Object transformation records
◆ ◆ ◆ ◆ ◆

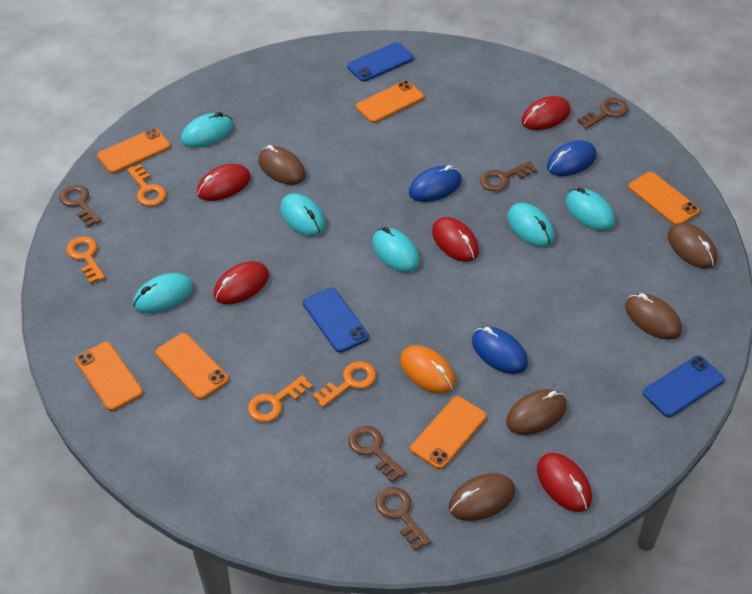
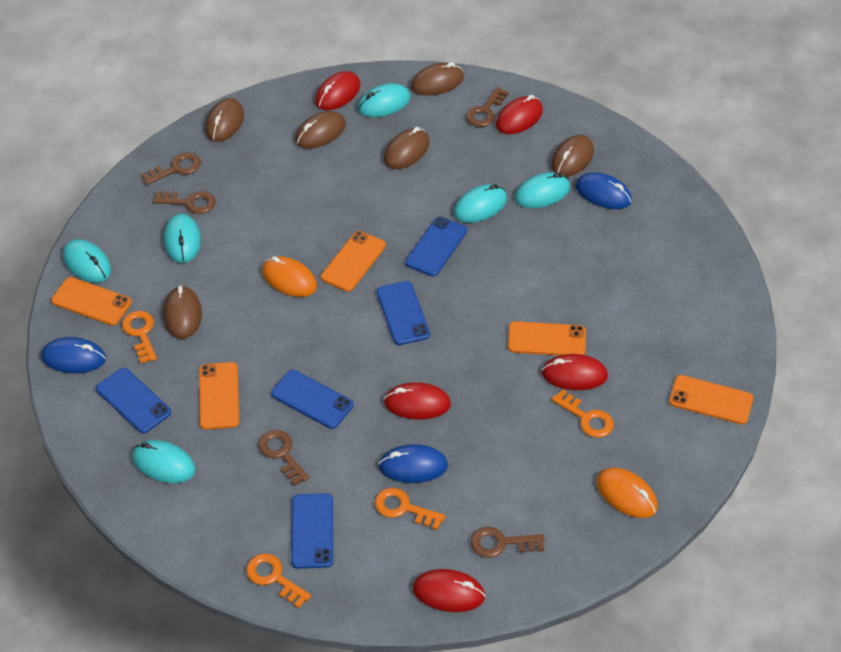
blue phone: 3 -> 5
brown mouse: 5 -> 6
orange mouse: 1 -> 2
orange phone: 6 -> 5

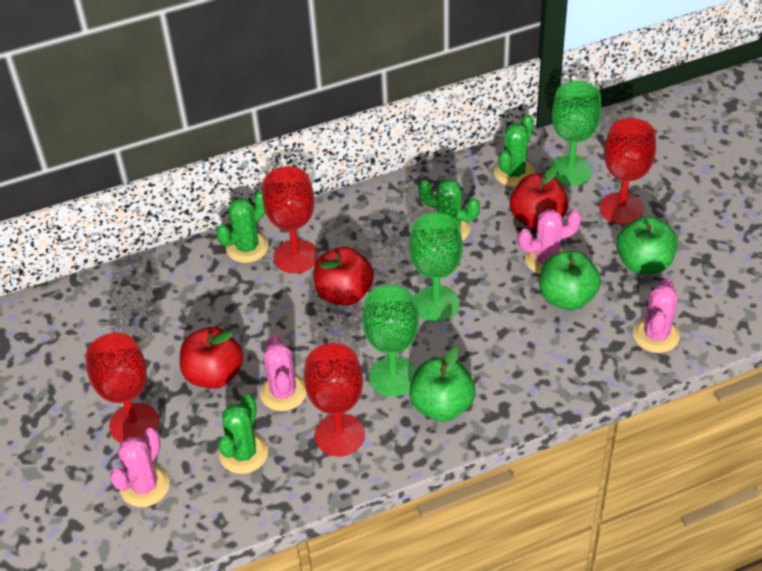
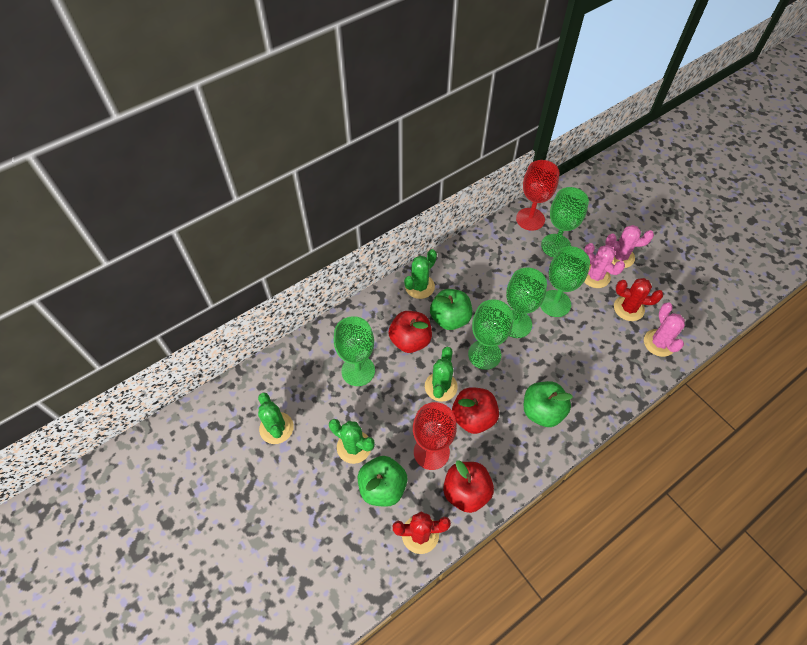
green goblet: 3 -> 5
pink cactus: 4 -> 3
red cactus: 0 -> 2
red goblet: 4 -> 2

◆ ◆ ◆ ◆ ◆

» **Task requirements**: What is needed is an exact copy of all the entries above, minus the pictures.

» **Response**:
blue phone: 3 -> 5
brown mouse: 5 -> 6
orange mouse: 1 -> 2
orange phone: 6 -> 5

green goblet: 3 -> 5
pink cactus: 4 -> 3
red cactus: 0 -> 2
red goblet: 4 -> 2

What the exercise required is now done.